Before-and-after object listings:
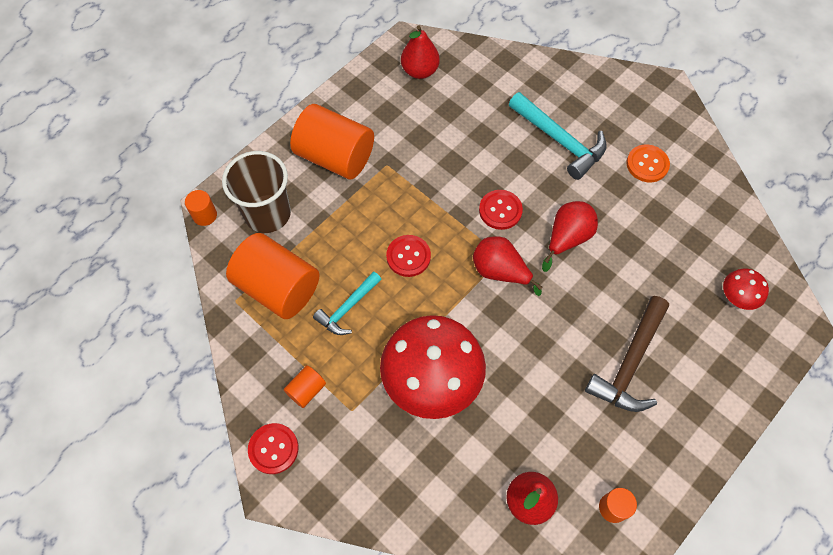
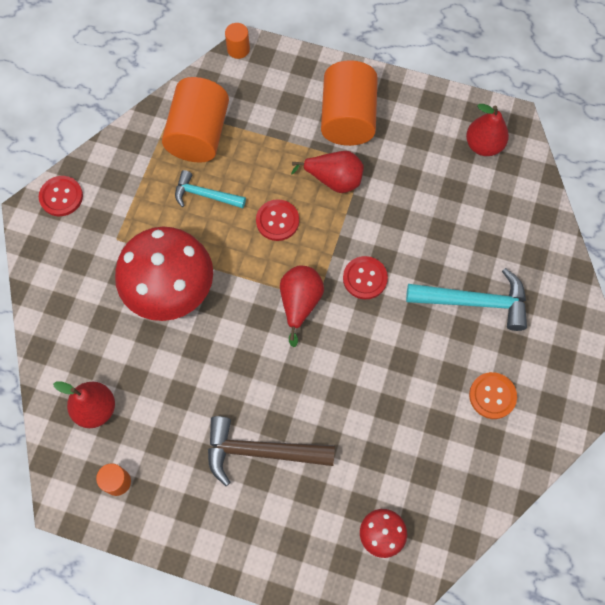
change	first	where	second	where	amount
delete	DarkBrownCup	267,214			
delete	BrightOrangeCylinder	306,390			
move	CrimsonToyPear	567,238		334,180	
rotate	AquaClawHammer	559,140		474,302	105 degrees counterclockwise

**EXERCISE INSTRUCTIONS**.
Leave every picture out, and transcribe the data above exactly as it reads.

**SOLVED EXERCISE**.
change	first	where	second	where	amount
delete	DarkBrownCup	267,214			
delete	BrightOrangeCylinder	306,390			
move	CrimsonToyPear	567,238		334,180	
rotate	AquaClawHammer	559,140		474,302	105 degrees counterclockwise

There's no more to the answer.